§ **ACTIVITY**: Retype, word for word, each line between the lines holding "none -> orange cactus [160,155,265,337]" and "white marker [353,116,415,169]", inclusive, and leave the rest of the data alone.

Data entries:
++++++

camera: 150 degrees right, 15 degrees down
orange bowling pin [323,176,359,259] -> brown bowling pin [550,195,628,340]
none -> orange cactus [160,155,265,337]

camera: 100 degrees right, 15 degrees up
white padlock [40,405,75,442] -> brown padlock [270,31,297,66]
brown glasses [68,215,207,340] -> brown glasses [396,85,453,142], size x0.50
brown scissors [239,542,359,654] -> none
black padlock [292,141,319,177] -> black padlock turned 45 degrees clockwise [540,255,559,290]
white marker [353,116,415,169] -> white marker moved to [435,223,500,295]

++++++

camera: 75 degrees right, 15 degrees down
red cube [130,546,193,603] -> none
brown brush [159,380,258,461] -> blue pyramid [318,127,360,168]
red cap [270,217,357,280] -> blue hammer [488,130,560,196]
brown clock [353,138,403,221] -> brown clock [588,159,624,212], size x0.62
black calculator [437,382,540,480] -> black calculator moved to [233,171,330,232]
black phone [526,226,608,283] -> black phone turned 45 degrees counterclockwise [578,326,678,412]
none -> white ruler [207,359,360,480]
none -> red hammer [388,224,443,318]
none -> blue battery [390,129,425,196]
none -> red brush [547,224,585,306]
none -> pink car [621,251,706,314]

++++++

§ **ANSWER TO THE PROBLEM**:
none -> orange cactus [160,155,265,337]

camera: 100 degrees right, 15 degrees up
white padlock [40,405,75,442] -> brown padlock [270,31,297,66]
brown glasses [68,215,207,340] -> brown glasses [396,85,453,142], size x0.50
brown scissors [239,542,359,654] -> none
black padlock [292,141,319,177] -> black padlock turned 45 degrees clockwise [540,255,559,290]
white marker [353,116,415,169] -> white marker moved to [435,223,500,295]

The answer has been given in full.